(Colored shape tracking data)
++++++

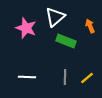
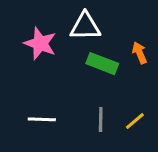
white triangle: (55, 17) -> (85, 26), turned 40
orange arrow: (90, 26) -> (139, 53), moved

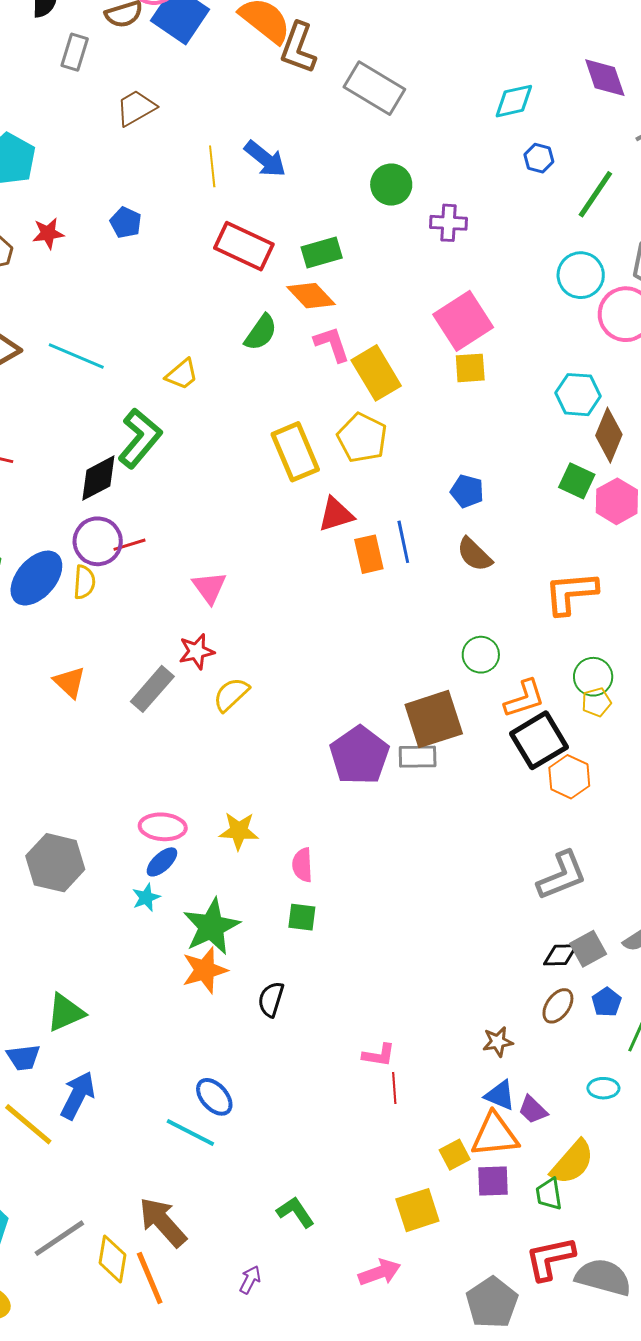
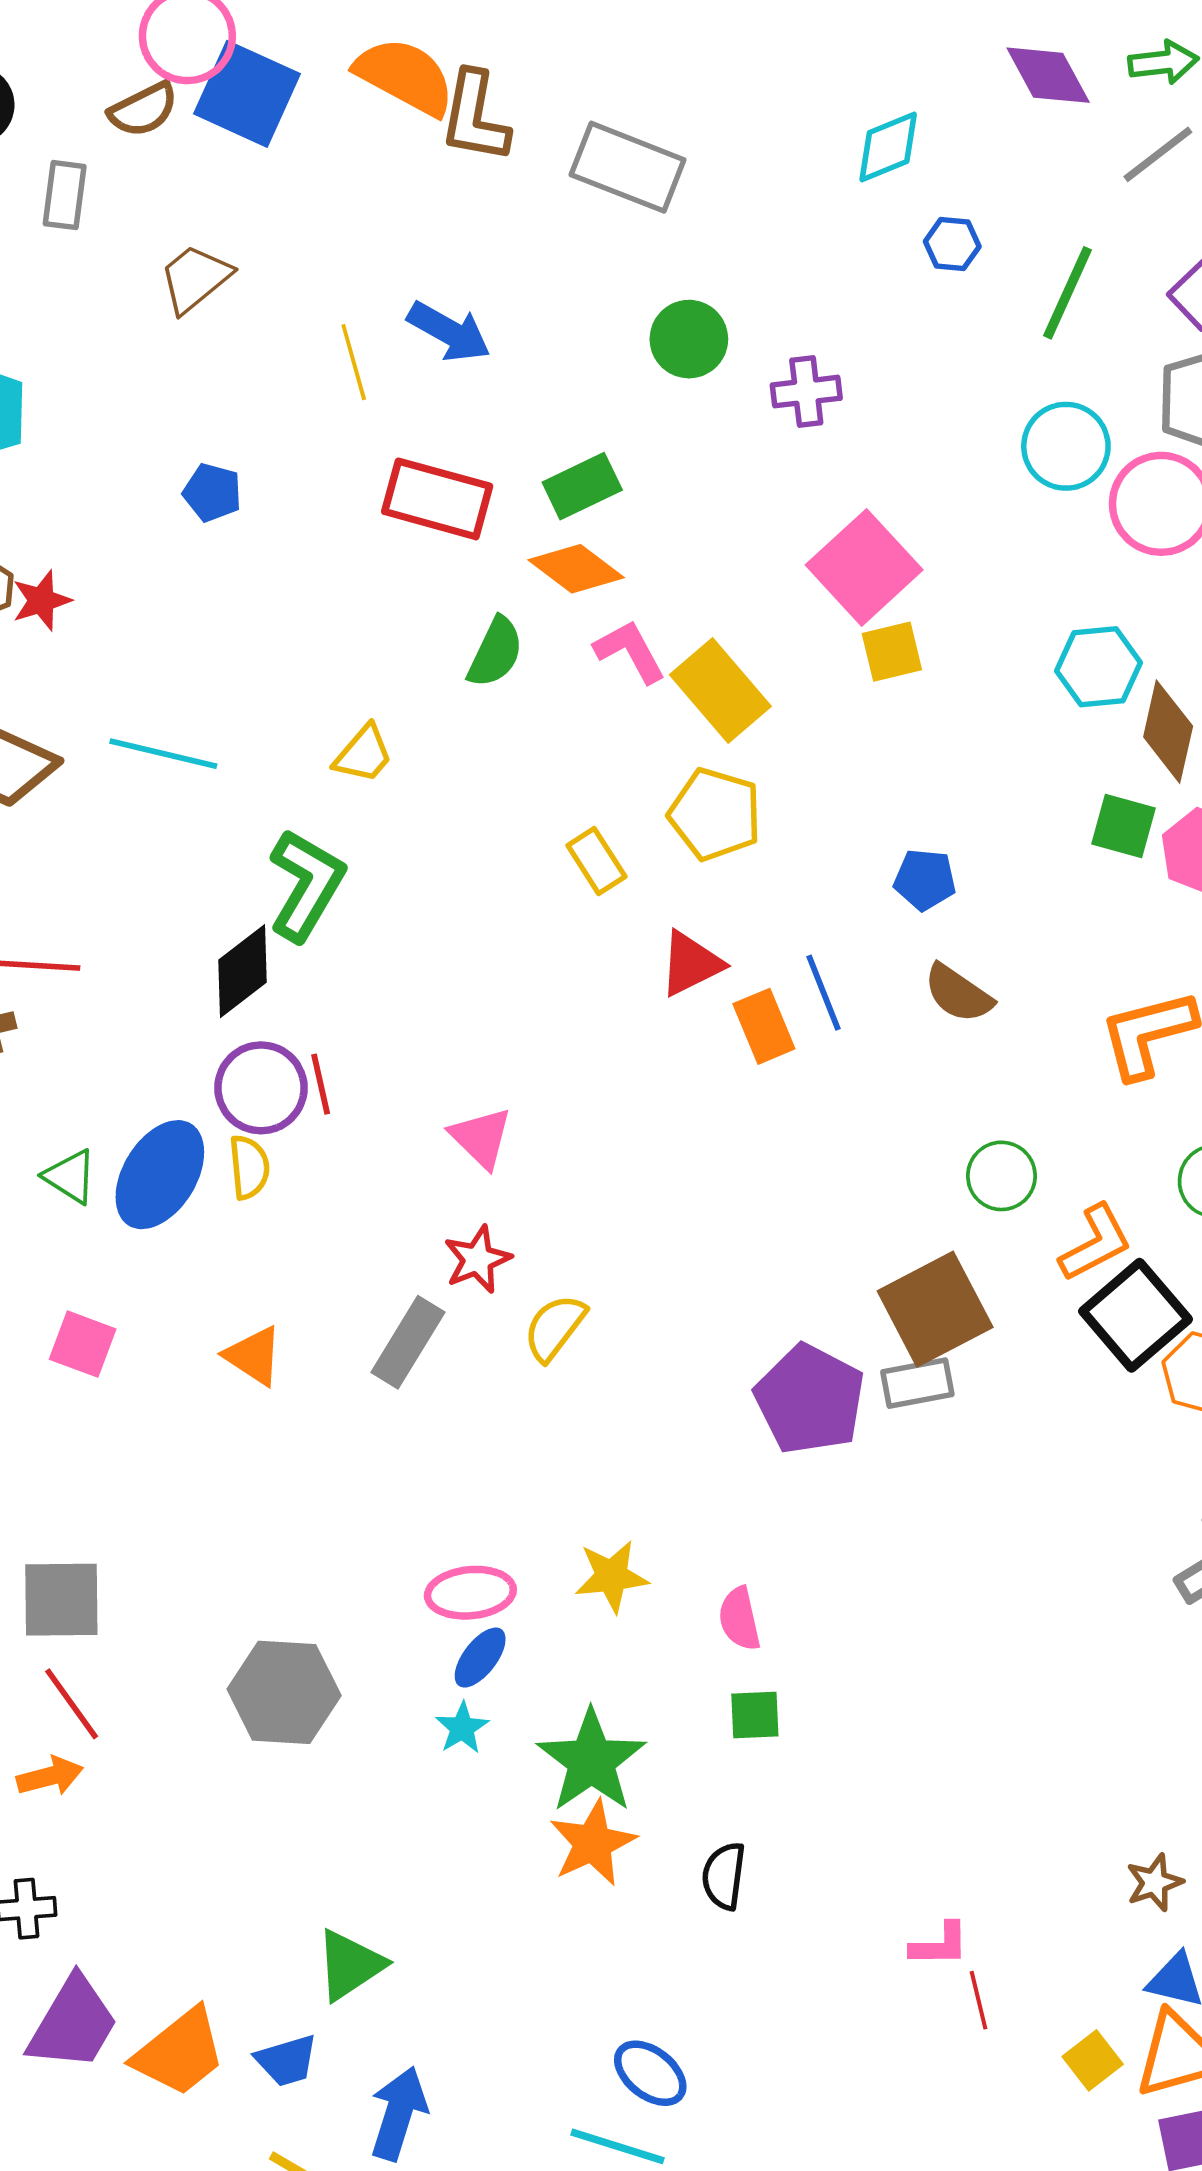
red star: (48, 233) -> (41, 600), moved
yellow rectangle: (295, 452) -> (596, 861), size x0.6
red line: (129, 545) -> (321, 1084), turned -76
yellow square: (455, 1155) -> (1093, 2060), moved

++++++

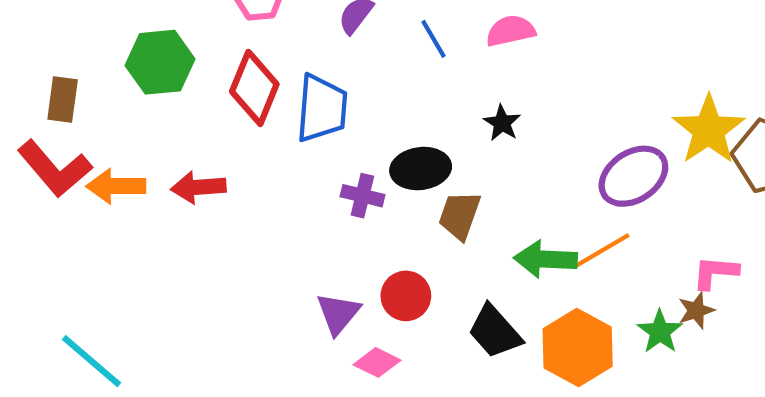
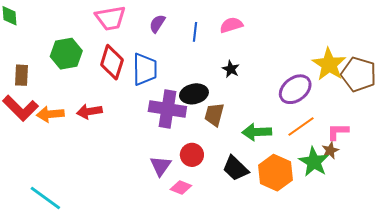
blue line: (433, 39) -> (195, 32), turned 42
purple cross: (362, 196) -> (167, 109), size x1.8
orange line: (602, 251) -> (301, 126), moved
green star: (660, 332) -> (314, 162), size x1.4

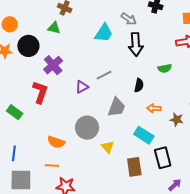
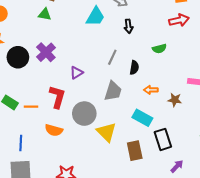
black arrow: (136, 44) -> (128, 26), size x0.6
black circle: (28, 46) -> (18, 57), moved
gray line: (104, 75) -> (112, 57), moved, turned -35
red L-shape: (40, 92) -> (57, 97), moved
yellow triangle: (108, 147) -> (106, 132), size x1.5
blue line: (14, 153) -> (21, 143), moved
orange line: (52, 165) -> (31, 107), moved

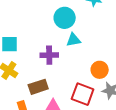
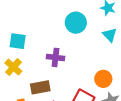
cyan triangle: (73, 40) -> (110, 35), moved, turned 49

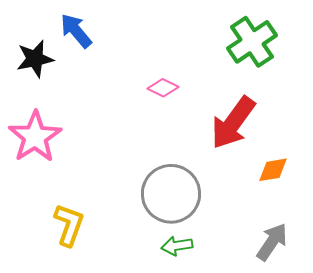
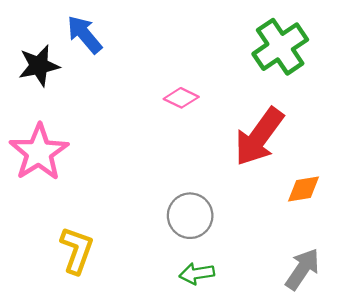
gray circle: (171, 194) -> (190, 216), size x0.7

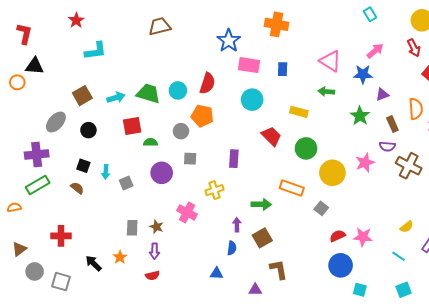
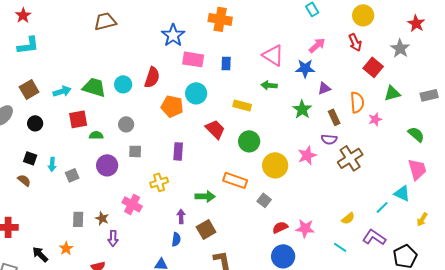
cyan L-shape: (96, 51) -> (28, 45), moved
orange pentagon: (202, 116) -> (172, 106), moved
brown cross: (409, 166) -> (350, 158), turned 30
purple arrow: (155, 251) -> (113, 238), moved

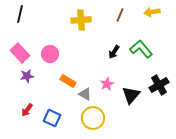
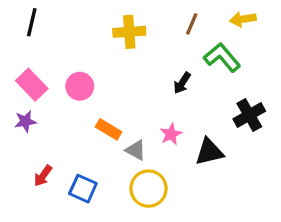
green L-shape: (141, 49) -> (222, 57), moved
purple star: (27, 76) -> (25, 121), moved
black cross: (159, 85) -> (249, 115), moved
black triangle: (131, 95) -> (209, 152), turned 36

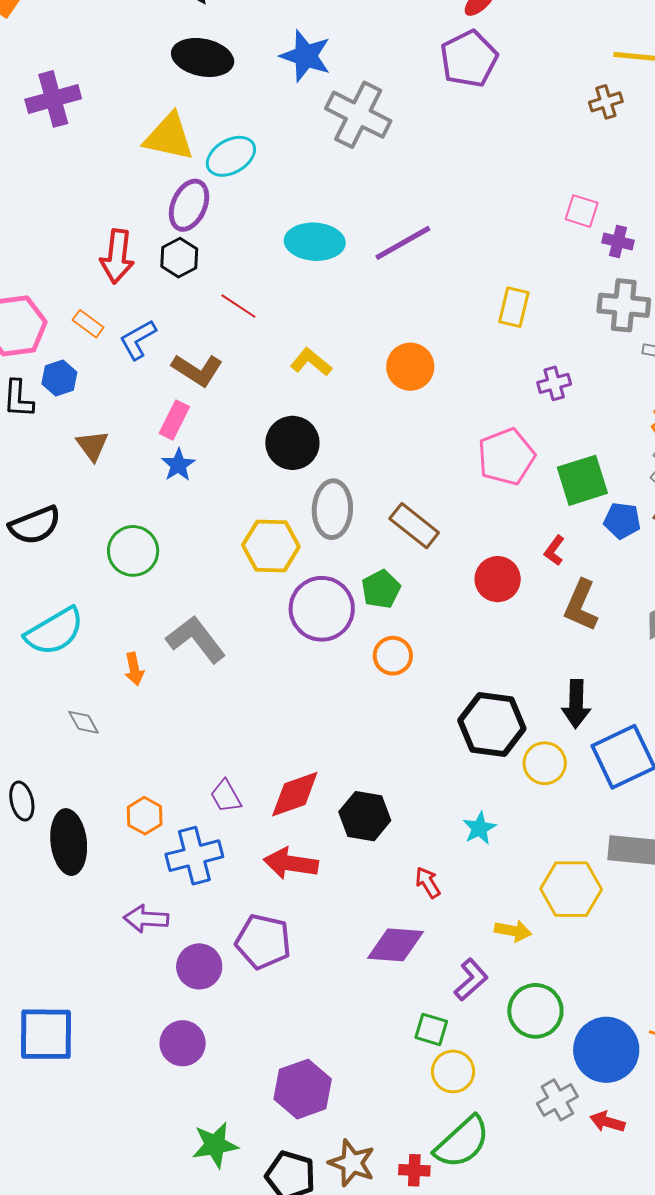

++++++

Using the records above, return verbatim only the part that opens with the line containing "black arrow: (136, 44)" and closes with the line containing "black triangle: (131, 95)"; pictures stay out.

Task result
black arrow: (136, 44) -> (128, 26), size x0.6
black circle: (28, 46) -> (18, 57), moved
gray line: (104, 75) -> (112, 57), moved, turned -35
red L-shape: (40, 92) -> (57, 97), moved
yellow triangle: (108, 147) -> (106, 132), size x1.5
blue line: (14, 153) -> (21, 143), moved
orange line: (52, 165) -> (31, 107), moved

cyan triangle: (73, 40) -> (110, 35), moved, turned 49

gray circle: (171, 194) -> (190, 216), size x0.7

cyan L-shape: (96, 51) -> (28, 45), moved
orange pentagon: (202, 116) -> (172, 106), moved
brown cross: (409, 166) -> (350, 158), turned 30
purple arrow: (155, 251) -> (113, 238), moved

green L-shape: (141, 49) -> (222, 57), moved
purple star: (27, 76) -> (25, 121), moved
black cross: (159, 85) -> (249, 115), moved
black triangle: (131, 95) -> (209, 152), turned 36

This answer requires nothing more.